**Data excerpt**
====================
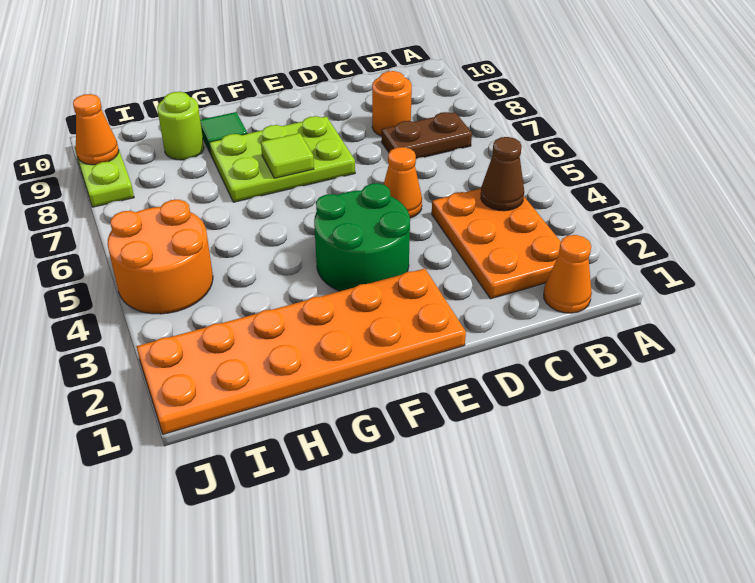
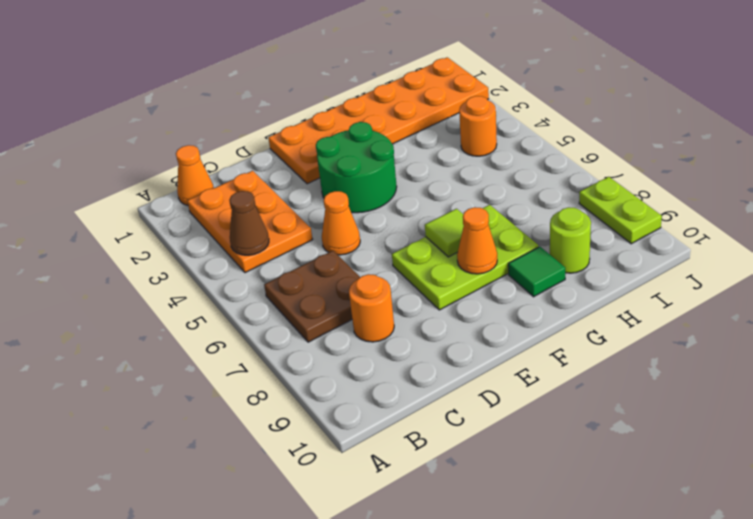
brown plate B7:C7 level 1 -> brown plate B6:C7 level 1
orange round brick I4:J5 level 1 -> orange round brick I4 level 1
orange cone J9 level 2 -> orange cone F8 level 2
====================
**What to work on**
Report all lines of the material that contain the word "orange".

**Exercise result**
orange round brick I4:J5 level 1 -> orange round brick I4 level 1
orange cone J9 level 2 -> orange cone F8 level 2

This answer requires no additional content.